## GOAL OF THE EXERCISE:
The response must contain every line from the records below that has "trapezoid".

----- DATA EXTRACTS

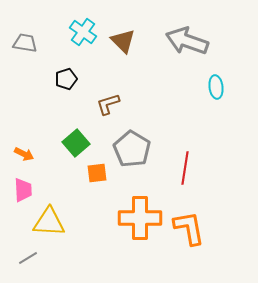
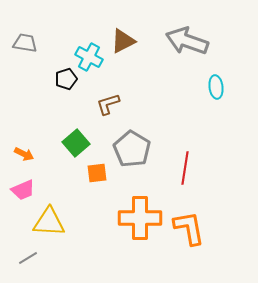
cyan cross: moved 6 px right, 25 px down; rotated 8 degrees counterclockwise
brown triangle: rotated 48 degrees clockwise
pink trapezoid: rotated 70 degrees clockwise
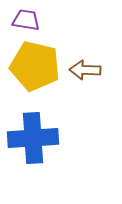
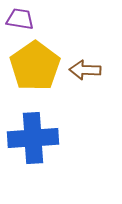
purple trapezoid: moved 6 px left, 1 px up
yellow pentagon: rotated 24 degrees clockwise
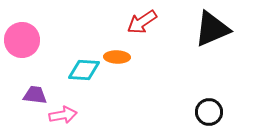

----------

## WRITTEN RESPONSE:
pink trapezoid: rotated 70 degrees clockwise
purple trapezoid: moved 6 px left, 1 px up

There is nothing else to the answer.